Task goal:
Apart from the pictures, every line below is to be set down exactly.

Extracted data entries:
────────────────────────────────────────

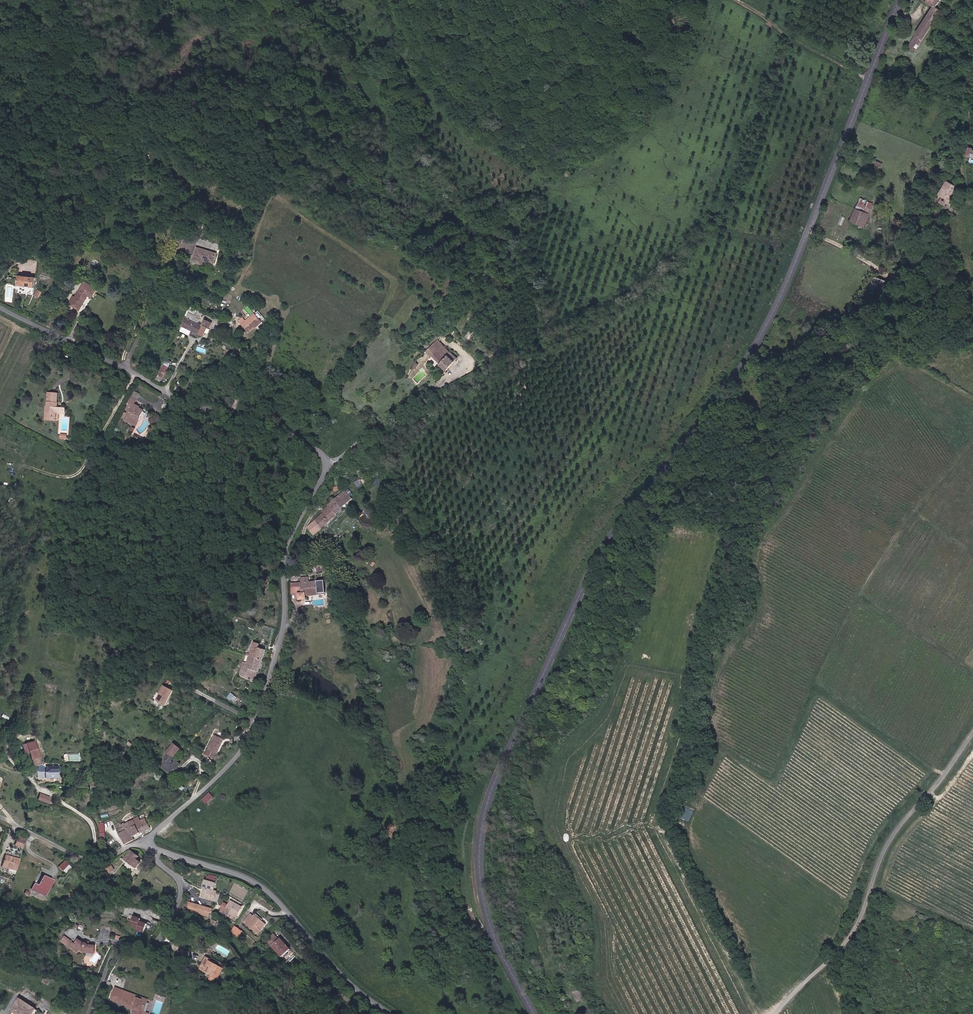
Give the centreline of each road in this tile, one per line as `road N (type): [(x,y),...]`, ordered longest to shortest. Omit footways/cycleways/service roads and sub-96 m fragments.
road 1 (secondary): [(536,1013),(481,891),(483,823),(502,758),(610,537),(777,309),(897,0)]
road 2 (unclassified): [(0,305),(187,401),(298,433),(325,456),(326,474),(286,553),(284,628),(252,737),(153,838)]
road 3 (unclassified): [(775,1013),(854,931),(884,851),(972,734)]
road 4 (unclassified): [(153,838),(165,852),(235,873),(270,893),(390,1013)]
road 5 (unclassified): [(90,1013),(116,953),(160,930),(182,898),(179,880),(144,841)]
road 6 (residential): [(144,841),(90,859),(0,817)]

────────────────────────────────────────

Task result:
Give the centreline of each road in this tile, one per line as `road N (type): [(x,y),...]`, ordered longest to shortest. Omit footways/cycleways/service roads and sub-96 m fragments.
road 1 (secondary): [(536,1013),(481,891),(483,823),(502,758),(610,537),(777,309),(897,0)]
road 2 (unclassified): [(0,305),(187,401),(298,433),(325,456),(326,474),(286,553),(284,628),(252,737),(153,838)]
road 3 (unclassified): [(775,1013),(854,931),(884,851),(972,734)]
road 4 (unclassified): [(153,838),(165,852),(235,873),(270,893),(390,1013)]
road 5 (unclassified): [(90,1013),(116,953),(160,930),(182,898),(179,880),(144,841)]
road 6 (residential): [(144,841),(90,859),(0,817)]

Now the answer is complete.